## TASK DIRECTIONS
Check every line below for the word "bulb" and show those that hold it.

┄┄┄┄┄┄┄┄┄┄┄┄┄┄┄┄┄┄┄┄

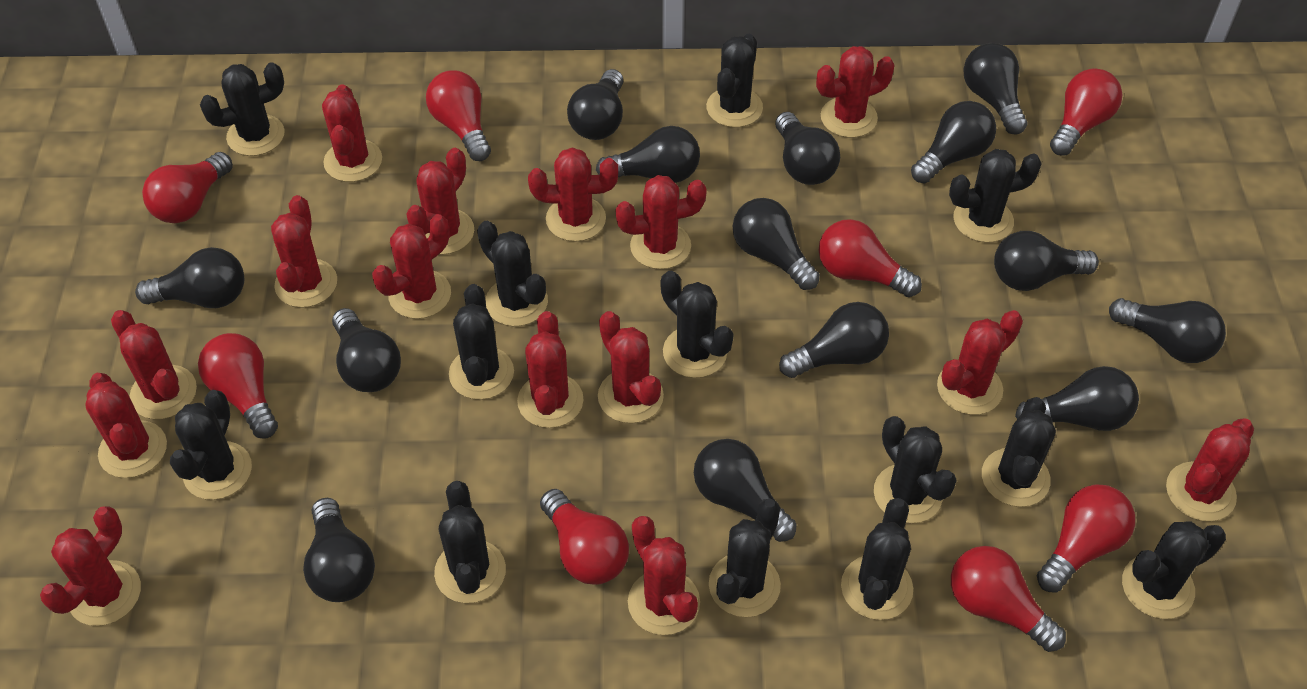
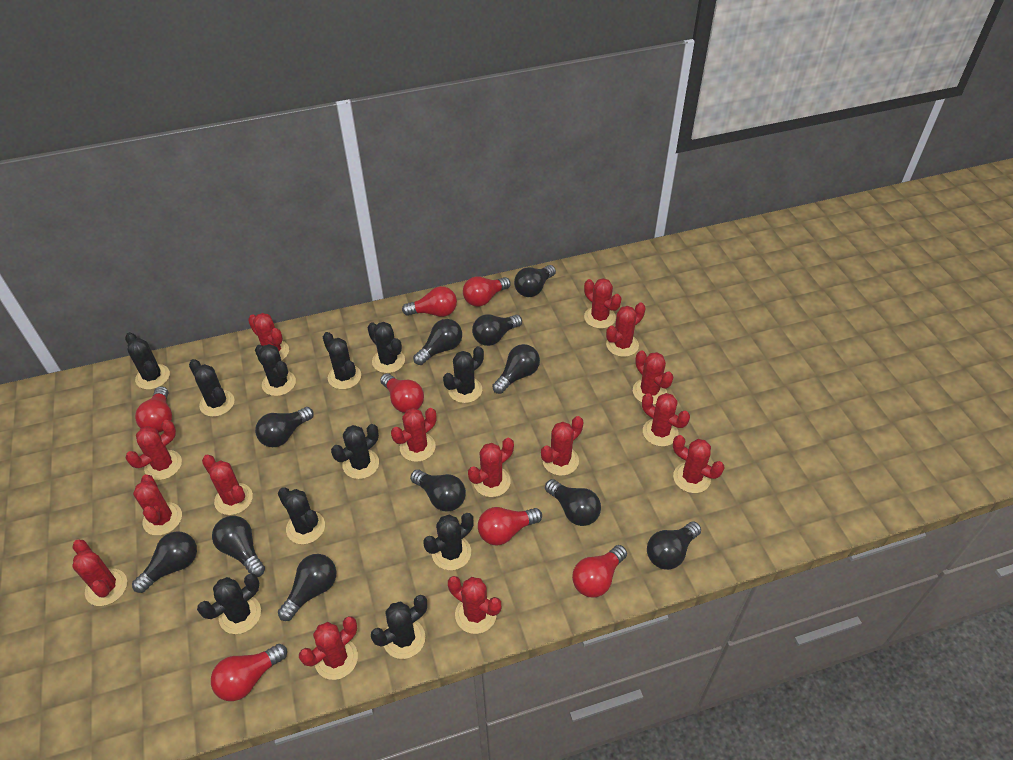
black cactus: 13 -> 11
black light bulb: 14 -> 11
red light bulb: 8 -> 7

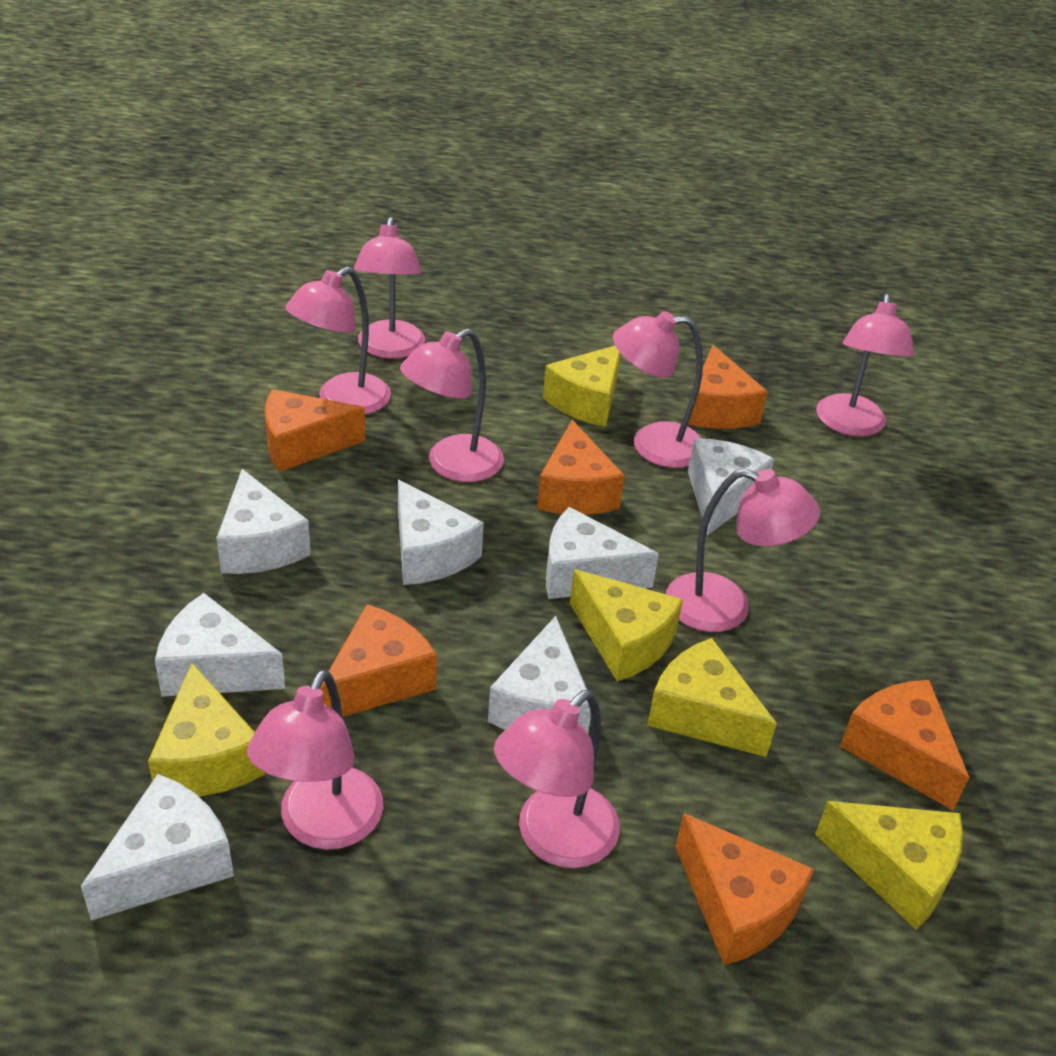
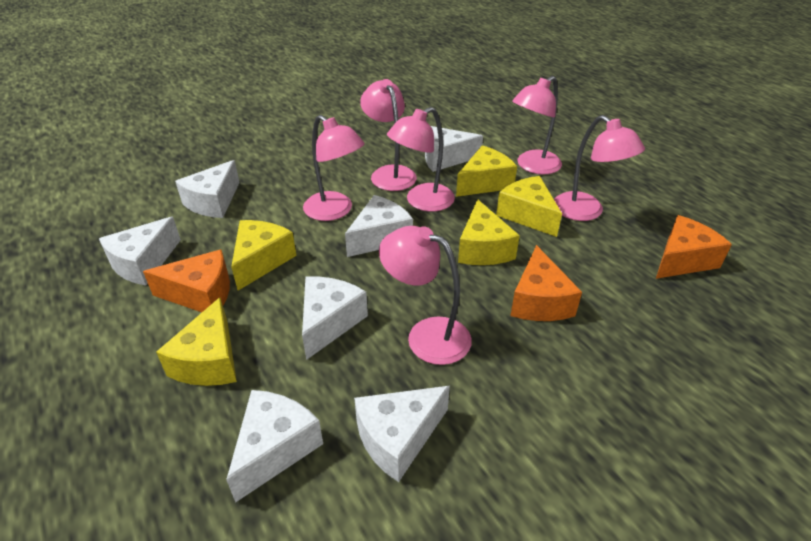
orange cheese: 6 -> 3
pink lamp: 8 -> 6

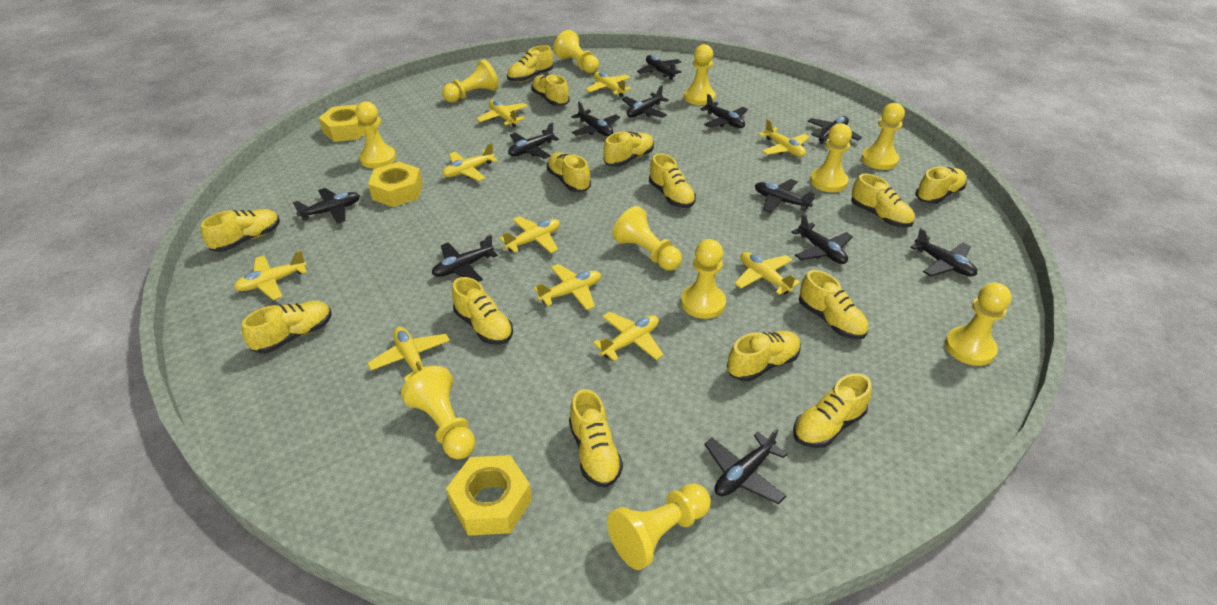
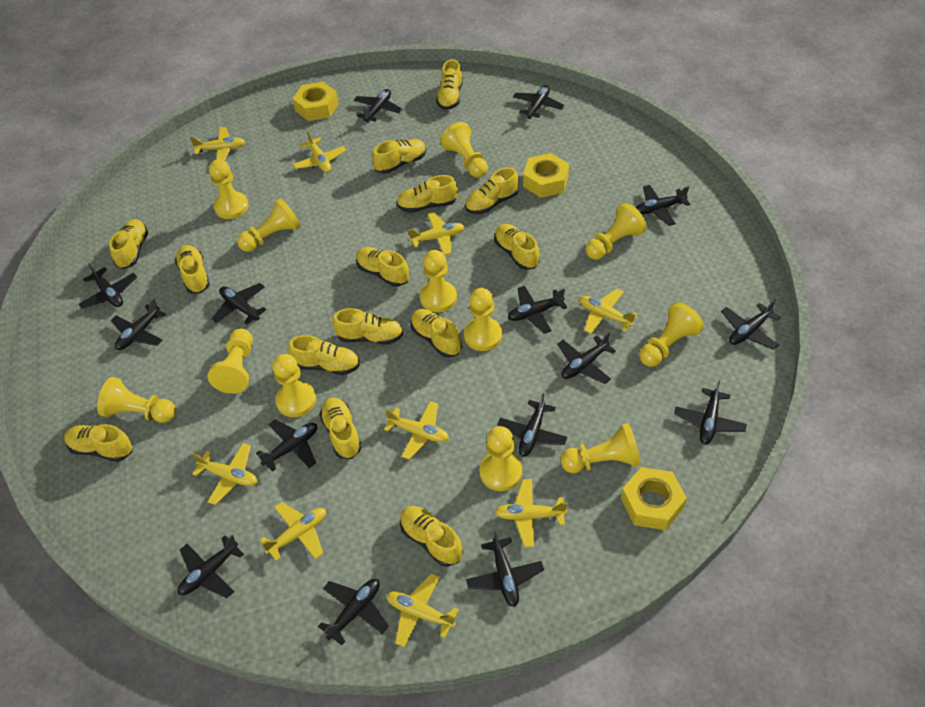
black plane: 12 -> 15
yellow pawn: 11 -> 12
yellow plane: 10 -> 9

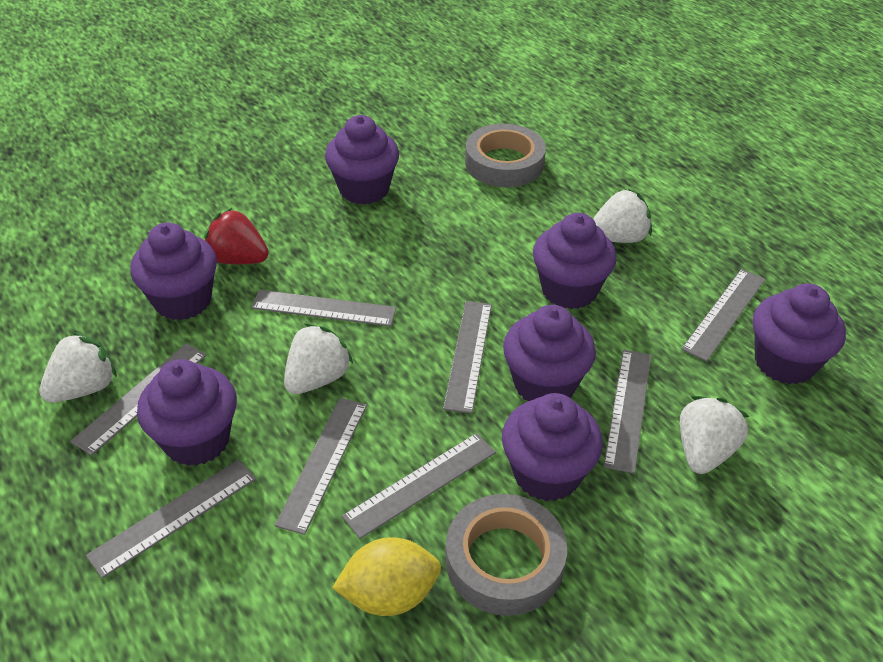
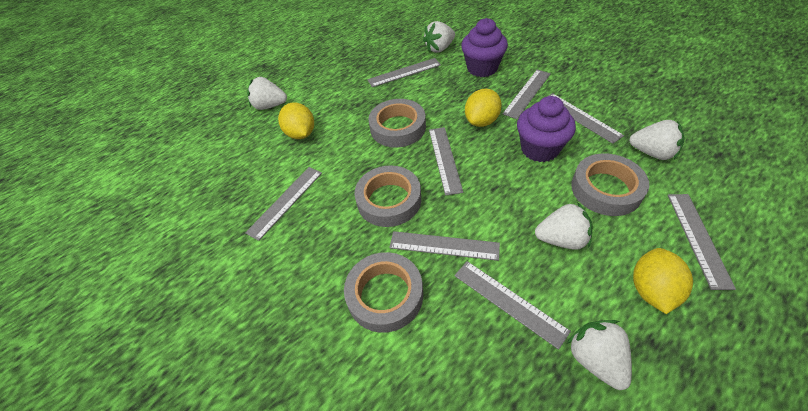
grey tape: 2 -> 4
purple cupcake: 7 -> 2
red strawberry: 1 -> 0
white strawberry: 4 -> 5
yellow lemon: 1 -> 3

┄┄┄┄┄┄┄┄┄┄┄┄┄┄┄┄┄┄┄┄

## EXERCISE ANSWER
black light bulb: 14 -> 11
red light bulb: 8 -> 7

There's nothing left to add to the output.